**Your objective:**
Output the lines from the one holding "U38: NAND 74LS00" to the end of the entries that follow, exactly and only those, minus any pictures.

== Data supplied ==

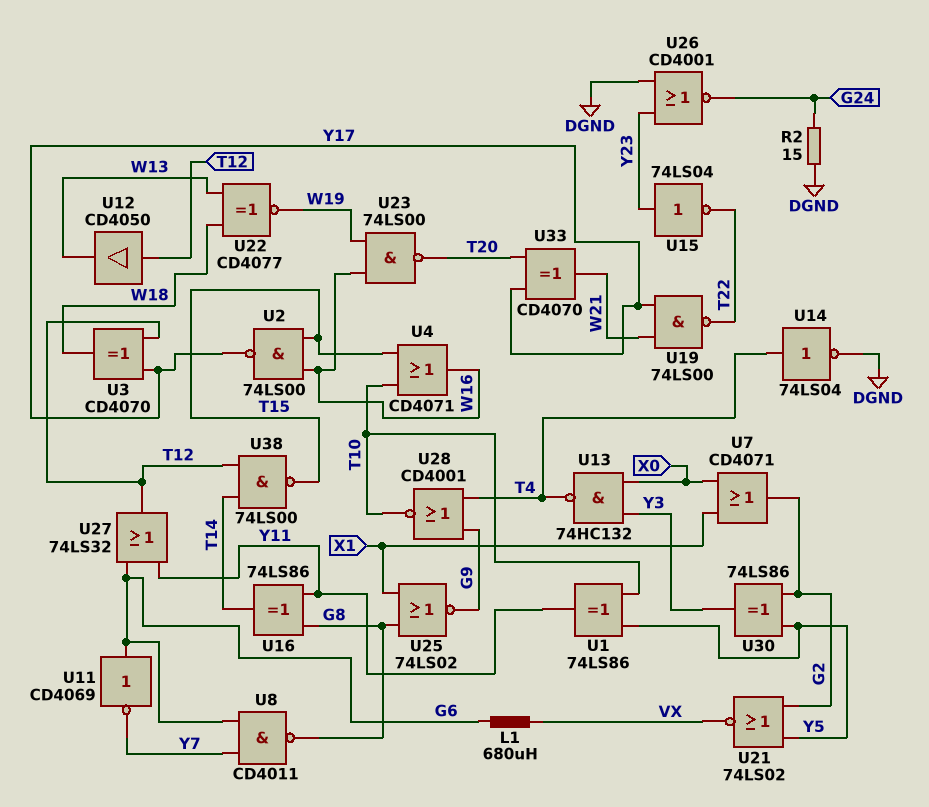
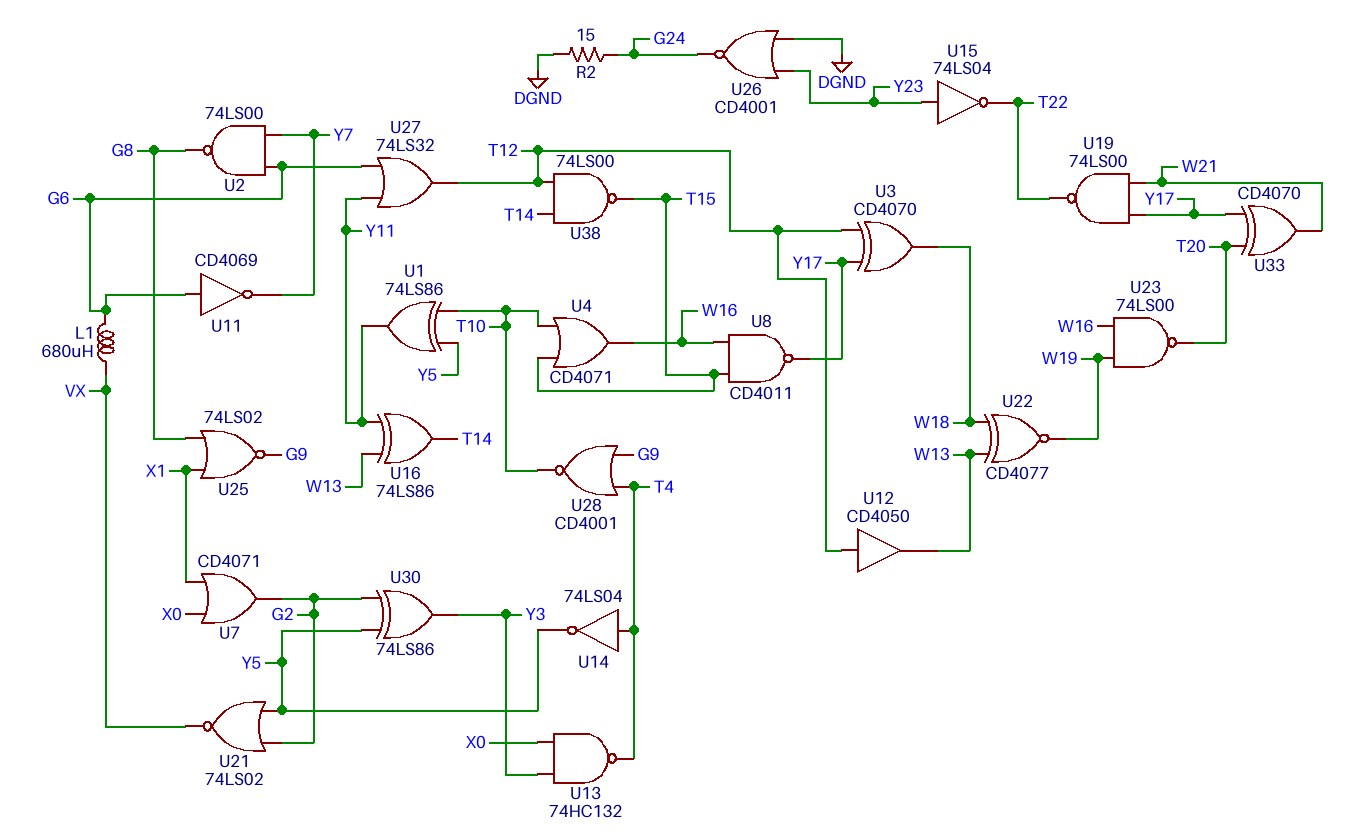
U2: NAND 74LS00 (in T15, in W16, out Y17) -> NAND 74LS00 (in G6, in Y7, out G8)
U8: NAND CD4011 (in G6, in Y7, out G8) -> NAND CD4011 (in T15, in W16, out Y17)
U14: NOT 74LS04 (in T4, out DGND) -> NOT 74LS04 (in T4, out Y5)
U16: XOR 74LS86 (in G8, in Y11, out T14) -> XOR 74LS86 (in W13, in Y11, out T14)

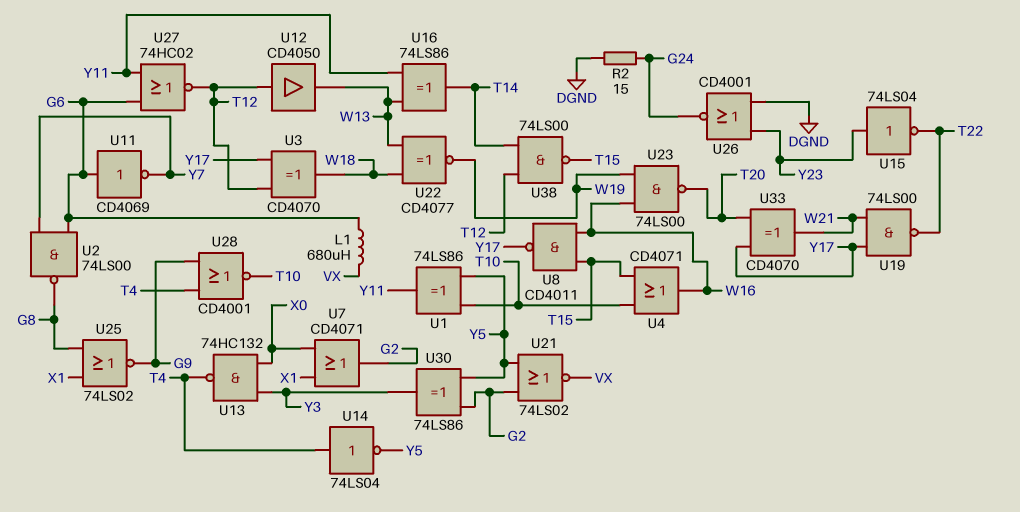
U27: OR 74LS32 (in G6, in Y11, out T12) -> NOR 74HC02 (in G6, in Y11, out T12)

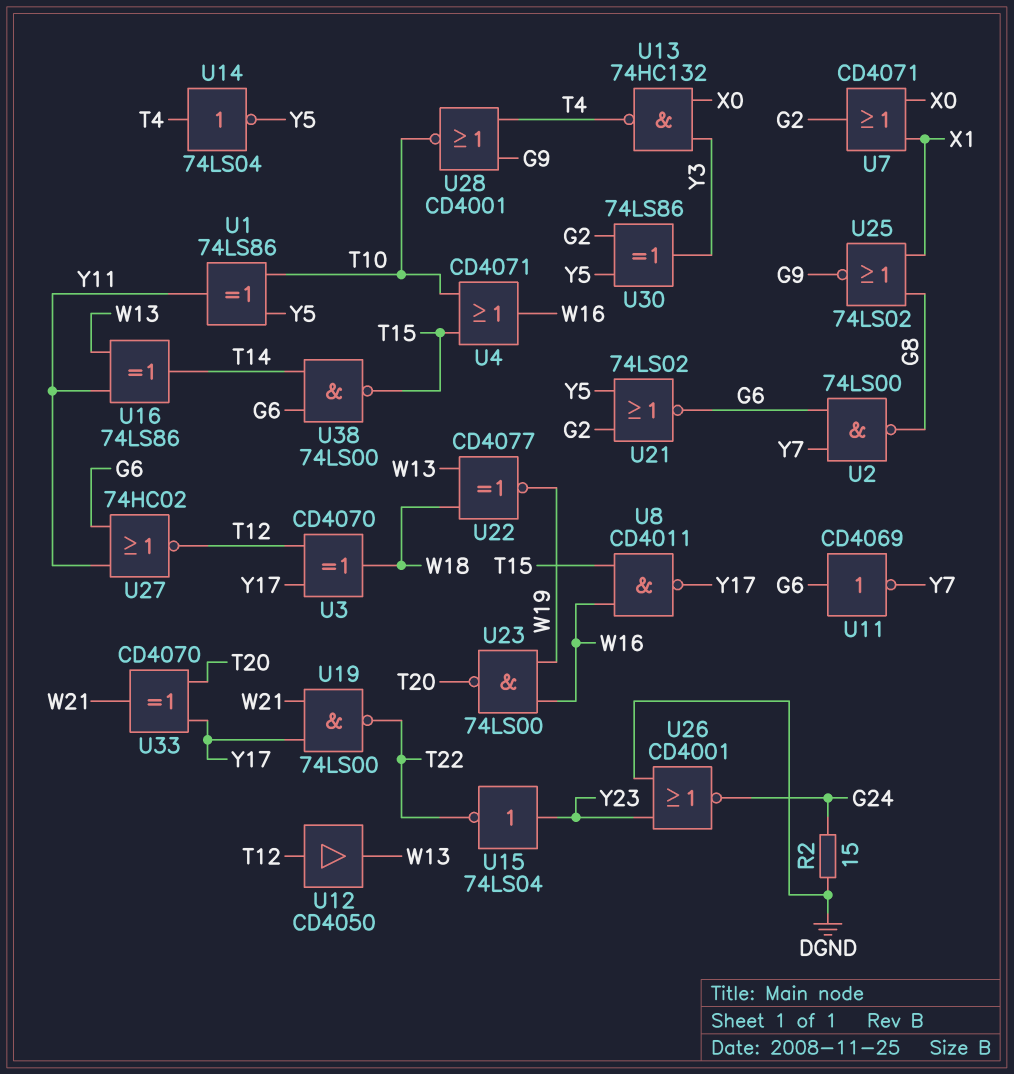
L1: 680uH (G6, VX) -> none
U21: NOR 74LS02 (in G2, in Y5, out VX) -> NOR 74LS02 (in G2, in Y5, out G6)
U38: NAND 74LS00 (in T12, in T14, out T15) -> NAND 74LS00 (in G6, in T14, out T15)

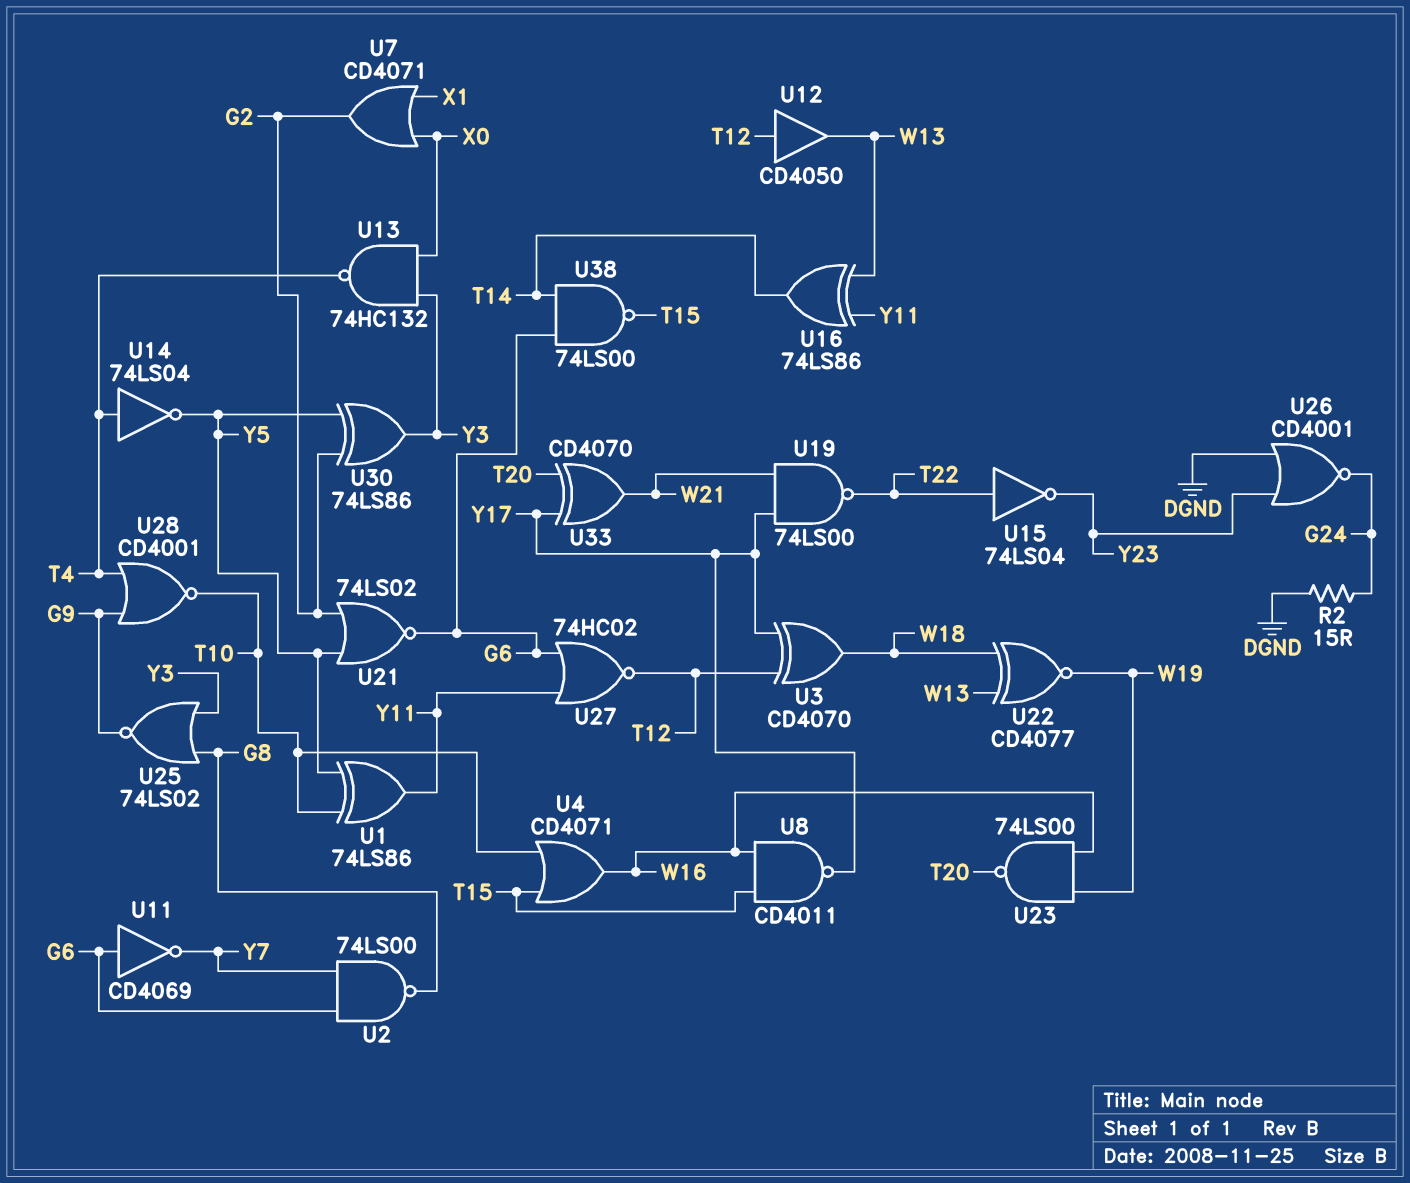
U15: NOT 74LS04 (in Y23, out T22) -> NOT 74LS04 (in T22, out Y23)
U25: NOR 74LS02 (in G8, in X1, out G9) -> NOR 74LS02 (in G8, in Y3, out G9)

===

**Answer space:**
U38: NAND 74LS00 (in T12, in T14, out T15) -> NAND 74LS00 (in G6, in T14, out T15)

U15: NOT 74LS04 (in Y23, out T22) -> NOT 74LS04 (in T22, out Y23)
U25: NOR 74LS02 (in G8, in X1, out G9) -> NOR 74LS02 (in G8, in Y3, out G9)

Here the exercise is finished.